**What this task involves:** The stretch wanted below opens at the line containing "(556, 284) = (449, 339): purple" and closes at the line containing "(694, 260) = (281, 158): green". Please return it exactly, with no other lines.

▬▬▬▬▬▬

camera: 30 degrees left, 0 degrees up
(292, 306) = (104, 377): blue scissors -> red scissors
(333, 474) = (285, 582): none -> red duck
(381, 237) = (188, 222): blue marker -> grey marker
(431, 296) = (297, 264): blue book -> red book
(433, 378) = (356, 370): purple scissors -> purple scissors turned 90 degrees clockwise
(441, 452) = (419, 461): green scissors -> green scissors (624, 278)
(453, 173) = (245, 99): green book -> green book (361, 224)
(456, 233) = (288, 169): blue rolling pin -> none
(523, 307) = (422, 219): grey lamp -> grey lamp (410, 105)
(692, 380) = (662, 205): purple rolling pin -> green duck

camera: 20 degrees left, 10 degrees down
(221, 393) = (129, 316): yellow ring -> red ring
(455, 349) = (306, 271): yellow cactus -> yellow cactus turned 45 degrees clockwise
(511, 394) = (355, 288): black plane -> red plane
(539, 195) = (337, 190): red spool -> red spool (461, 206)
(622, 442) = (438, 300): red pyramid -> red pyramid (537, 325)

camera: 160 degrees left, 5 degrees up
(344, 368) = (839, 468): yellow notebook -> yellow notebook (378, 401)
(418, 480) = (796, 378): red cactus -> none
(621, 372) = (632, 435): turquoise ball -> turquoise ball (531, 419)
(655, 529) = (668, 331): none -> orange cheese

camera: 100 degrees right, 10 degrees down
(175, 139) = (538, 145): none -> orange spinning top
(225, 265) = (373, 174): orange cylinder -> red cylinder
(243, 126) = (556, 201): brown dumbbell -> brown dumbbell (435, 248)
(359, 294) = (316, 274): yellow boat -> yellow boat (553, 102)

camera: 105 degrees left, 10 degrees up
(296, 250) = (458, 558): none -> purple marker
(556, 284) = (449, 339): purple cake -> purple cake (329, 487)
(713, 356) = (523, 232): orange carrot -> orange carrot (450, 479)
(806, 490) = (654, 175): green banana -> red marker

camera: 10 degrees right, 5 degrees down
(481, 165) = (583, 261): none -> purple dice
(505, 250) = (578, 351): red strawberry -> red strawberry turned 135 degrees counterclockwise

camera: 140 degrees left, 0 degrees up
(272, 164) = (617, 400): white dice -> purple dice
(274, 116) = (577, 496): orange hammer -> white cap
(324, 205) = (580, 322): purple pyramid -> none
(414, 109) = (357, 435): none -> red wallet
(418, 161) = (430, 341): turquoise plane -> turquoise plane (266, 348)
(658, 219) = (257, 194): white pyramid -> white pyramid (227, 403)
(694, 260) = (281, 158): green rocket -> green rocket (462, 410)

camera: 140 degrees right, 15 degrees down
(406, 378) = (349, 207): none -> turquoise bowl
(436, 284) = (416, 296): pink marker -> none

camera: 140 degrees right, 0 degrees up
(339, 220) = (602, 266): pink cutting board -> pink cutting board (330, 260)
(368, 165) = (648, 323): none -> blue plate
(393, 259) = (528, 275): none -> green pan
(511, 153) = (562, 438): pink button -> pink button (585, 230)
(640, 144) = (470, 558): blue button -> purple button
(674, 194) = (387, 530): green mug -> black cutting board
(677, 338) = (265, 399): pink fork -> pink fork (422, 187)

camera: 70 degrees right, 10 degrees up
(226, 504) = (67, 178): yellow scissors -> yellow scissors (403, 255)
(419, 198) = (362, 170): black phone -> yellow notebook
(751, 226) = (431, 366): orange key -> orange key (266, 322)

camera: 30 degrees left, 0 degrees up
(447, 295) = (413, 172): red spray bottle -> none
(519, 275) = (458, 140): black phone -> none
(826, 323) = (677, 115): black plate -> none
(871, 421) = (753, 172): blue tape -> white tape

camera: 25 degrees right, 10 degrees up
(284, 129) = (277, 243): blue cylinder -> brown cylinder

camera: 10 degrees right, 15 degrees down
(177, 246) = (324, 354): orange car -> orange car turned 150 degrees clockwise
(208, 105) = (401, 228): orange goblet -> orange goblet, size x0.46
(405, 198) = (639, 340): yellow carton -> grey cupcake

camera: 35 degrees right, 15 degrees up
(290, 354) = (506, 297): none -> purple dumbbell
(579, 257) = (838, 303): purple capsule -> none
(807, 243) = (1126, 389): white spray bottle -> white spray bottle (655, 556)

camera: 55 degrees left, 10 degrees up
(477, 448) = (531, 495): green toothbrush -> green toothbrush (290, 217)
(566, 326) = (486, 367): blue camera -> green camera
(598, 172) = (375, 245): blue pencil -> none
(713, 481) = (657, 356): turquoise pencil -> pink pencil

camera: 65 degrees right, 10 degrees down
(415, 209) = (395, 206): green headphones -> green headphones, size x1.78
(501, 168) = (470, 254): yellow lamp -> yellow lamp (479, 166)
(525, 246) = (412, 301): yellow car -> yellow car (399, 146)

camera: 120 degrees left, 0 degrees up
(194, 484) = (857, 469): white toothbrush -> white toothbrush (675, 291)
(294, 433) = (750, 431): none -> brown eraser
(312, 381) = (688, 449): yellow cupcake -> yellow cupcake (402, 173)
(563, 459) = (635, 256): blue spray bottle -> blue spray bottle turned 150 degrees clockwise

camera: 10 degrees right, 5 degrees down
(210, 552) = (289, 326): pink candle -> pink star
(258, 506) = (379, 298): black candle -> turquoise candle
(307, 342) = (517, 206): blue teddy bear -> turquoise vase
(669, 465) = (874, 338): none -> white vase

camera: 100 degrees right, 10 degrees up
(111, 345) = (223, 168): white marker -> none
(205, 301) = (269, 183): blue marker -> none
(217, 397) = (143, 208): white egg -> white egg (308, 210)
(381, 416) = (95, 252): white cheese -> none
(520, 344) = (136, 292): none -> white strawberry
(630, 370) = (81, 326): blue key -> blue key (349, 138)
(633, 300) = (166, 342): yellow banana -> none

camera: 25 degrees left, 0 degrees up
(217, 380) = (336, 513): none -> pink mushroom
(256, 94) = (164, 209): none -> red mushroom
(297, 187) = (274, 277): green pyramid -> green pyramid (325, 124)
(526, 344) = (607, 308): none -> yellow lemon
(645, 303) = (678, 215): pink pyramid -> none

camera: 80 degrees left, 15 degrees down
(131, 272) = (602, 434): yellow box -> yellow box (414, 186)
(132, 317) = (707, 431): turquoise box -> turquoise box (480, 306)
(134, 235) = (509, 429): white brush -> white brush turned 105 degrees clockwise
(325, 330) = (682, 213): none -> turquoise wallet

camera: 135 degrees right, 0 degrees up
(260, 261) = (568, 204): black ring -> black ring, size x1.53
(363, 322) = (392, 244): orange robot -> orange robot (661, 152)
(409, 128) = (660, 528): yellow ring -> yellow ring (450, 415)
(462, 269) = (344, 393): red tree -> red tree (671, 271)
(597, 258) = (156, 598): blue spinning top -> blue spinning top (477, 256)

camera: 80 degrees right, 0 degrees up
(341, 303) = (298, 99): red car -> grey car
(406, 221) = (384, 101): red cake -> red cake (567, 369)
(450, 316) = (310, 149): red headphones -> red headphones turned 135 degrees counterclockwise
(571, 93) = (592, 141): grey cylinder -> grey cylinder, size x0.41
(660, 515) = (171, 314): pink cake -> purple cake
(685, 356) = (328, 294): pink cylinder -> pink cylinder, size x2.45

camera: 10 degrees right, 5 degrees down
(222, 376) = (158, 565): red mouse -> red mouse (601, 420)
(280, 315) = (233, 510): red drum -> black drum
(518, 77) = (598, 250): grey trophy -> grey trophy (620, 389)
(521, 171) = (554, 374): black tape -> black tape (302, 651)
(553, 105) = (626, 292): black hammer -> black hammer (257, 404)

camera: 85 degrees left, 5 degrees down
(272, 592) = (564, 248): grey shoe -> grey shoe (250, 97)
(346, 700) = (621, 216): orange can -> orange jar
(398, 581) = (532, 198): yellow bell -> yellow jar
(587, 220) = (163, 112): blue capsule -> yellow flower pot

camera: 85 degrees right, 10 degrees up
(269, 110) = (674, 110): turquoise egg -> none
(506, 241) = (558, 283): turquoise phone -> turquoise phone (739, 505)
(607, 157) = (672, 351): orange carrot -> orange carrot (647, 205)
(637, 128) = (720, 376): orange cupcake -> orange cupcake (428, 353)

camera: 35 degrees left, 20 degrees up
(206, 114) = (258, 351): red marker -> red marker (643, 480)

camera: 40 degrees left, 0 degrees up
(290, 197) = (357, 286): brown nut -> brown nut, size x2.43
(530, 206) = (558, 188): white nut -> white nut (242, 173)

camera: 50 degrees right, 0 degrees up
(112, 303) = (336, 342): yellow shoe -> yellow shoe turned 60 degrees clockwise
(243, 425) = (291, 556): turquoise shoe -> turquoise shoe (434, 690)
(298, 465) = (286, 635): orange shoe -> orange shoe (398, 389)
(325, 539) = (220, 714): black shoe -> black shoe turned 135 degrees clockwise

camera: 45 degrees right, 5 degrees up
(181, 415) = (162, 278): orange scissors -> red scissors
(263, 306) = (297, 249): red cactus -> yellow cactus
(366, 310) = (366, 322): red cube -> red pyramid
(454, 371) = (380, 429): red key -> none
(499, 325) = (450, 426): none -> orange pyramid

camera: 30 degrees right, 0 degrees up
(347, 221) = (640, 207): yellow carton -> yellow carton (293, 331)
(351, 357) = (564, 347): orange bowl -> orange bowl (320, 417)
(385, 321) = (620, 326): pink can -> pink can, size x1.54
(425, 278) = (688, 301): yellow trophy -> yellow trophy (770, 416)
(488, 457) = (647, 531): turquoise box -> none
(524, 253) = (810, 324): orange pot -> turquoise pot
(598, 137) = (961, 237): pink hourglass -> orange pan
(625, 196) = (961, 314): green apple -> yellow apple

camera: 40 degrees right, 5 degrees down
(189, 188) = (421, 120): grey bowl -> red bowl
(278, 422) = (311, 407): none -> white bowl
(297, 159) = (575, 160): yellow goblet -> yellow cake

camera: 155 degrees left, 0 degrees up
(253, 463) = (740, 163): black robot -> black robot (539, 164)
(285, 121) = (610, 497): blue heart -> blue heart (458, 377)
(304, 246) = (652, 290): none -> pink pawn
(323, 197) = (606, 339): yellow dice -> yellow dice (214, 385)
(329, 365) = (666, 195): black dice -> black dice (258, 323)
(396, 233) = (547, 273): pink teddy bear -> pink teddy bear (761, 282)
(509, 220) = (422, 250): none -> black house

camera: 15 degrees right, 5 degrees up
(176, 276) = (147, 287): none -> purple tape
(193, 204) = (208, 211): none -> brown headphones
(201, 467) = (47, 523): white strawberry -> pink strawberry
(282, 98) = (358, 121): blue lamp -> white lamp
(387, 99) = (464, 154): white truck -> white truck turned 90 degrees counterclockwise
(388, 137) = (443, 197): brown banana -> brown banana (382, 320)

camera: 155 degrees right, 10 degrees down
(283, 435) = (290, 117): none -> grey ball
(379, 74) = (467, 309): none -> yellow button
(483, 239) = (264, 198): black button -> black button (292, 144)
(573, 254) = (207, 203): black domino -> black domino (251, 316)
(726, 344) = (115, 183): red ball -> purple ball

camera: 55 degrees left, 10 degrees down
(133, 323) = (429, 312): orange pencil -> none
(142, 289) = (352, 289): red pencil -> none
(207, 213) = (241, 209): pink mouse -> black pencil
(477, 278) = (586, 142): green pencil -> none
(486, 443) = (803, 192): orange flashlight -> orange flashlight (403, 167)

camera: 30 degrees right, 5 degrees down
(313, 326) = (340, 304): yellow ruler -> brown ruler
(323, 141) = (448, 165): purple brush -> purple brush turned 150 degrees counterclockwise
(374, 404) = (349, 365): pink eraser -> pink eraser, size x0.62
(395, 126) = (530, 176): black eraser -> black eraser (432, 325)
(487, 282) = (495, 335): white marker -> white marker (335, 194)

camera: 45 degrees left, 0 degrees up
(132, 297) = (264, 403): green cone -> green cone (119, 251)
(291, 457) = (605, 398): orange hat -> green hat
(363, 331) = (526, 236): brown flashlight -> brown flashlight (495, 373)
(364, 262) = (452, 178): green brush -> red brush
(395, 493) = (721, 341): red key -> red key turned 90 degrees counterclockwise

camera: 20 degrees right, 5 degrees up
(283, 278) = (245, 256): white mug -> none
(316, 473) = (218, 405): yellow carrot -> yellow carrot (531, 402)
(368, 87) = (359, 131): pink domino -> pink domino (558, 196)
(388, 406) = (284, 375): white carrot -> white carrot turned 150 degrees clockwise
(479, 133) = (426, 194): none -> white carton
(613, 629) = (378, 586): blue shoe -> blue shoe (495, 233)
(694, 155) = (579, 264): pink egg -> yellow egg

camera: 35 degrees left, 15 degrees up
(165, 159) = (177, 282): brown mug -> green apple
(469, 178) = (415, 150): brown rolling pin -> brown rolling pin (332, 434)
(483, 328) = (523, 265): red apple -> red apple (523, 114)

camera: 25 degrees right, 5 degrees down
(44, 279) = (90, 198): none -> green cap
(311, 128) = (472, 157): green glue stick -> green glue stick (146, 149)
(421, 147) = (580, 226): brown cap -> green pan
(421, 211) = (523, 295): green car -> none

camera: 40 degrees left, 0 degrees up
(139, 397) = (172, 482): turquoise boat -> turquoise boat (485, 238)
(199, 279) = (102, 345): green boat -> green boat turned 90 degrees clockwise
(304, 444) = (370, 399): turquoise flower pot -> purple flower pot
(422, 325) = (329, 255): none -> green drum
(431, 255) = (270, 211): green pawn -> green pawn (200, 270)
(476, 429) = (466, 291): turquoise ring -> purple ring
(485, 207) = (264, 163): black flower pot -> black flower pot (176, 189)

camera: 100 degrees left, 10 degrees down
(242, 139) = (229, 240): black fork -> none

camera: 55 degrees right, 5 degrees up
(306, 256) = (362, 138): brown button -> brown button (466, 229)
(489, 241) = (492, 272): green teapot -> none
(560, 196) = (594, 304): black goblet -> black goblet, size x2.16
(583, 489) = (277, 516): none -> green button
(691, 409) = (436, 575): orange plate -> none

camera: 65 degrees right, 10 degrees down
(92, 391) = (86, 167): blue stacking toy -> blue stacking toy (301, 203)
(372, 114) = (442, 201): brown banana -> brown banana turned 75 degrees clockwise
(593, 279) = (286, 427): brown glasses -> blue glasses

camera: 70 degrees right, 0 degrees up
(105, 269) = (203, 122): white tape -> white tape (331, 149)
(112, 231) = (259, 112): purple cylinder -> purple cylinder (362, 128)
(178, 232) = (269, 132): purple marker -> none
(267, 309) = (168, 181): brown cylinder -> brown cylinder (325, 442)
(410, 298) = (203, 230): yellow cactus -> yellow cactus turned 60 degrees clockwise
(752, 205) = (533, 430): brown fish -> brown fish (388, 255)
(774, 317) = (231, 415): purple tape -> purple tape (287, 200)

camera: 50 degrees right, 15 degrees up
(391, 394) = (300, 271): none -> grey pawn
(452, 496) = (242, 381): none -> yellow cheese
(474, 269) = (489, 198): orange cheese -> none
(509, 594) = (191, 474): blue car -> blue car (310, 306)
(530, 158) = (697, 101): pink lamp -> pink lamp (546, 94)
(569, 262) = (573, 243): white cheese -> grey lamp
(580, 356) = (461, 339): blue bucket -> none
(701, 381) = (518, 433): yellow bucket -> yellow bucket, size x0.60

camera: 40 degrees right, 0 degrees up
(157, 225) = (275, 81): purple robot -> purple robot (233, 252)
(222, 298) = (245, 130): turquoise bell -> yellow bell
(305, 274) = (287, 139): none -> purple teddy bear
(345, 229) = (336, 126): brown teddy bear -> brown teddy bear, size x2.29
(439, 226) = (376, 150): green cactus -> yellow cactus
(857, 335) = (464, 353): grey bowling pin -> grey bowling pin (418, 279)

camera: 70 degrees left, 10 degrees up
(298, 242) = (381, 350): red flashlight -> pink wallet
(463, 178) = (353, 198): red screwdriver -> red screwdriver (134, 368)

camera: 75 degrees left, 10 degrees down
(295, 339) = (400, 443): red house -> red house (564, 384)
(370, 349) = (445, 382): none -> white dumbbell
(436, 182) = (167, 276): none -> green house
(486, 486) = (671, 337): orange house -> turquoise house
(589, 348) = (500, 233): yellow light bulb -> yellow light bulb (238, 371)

▬▬▬▬▬▬

**Solution to this problem:**
(556, 284) = (449, 339): purple cake -> purple cake (329, 487)
(713, 356) = (523, 232): orange carrot -> orange carrot (450, 479)
(806, 490) = (654, 175): green banana -> red marker

camera: 10 degrees right, 5 degrees down
(481, 165) = (583, 261): none -> purple dice
(505, 250) = (578, 351): red strawberry -> red strawberry turned 135 degrees counterclockwise

camera: 140 degrees left, 0 degrees up
(272, 164) = (617, 400): white dice -> purple dice
(274, 116) = (577, 496): orange hammer -> white cap
(324, 205) = (580, 322): purple pyramid -> none
(414, 109) = (357, 435): none -> red wallet
(418, 161) = (430, 341): turquoise plane -> turquoise plane (266, 348)
(658, 219) = (257, 194): white pyramid -> white pyramid (227, 403)
(694, 260) = (281, 158): green rocket -> green rocket (462, 410)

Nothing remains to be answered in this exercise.